_Prompt_.
In the material below, find every line with "turquoise" and pull it out.

_Task inputs_.
»»

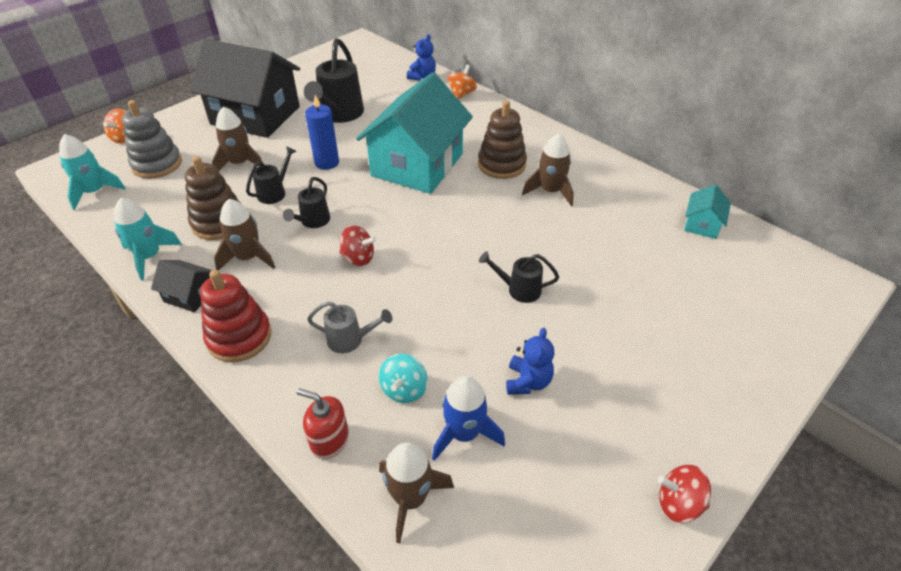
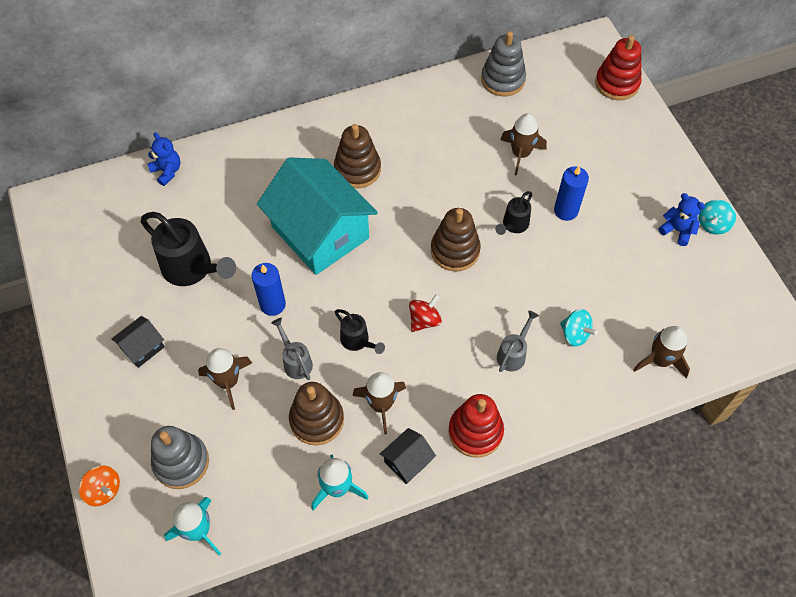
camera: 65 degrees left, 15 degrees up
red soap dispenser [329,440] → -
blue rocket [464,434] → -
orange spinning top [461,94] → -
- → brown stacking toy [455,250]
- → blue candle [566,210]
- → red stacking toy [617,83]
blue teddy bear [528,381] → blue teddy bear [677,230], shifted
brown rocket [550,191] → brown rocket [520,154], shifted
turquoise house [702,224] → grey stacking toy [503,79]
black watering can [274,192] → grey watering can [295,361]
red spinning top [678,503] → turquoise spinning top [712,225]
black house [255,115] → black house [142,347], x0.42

««

_Result_.
turquoise house [702,224] → grey stacking toy [503,79]
red spinning top [678,503] → turquoise spinning top [712,225]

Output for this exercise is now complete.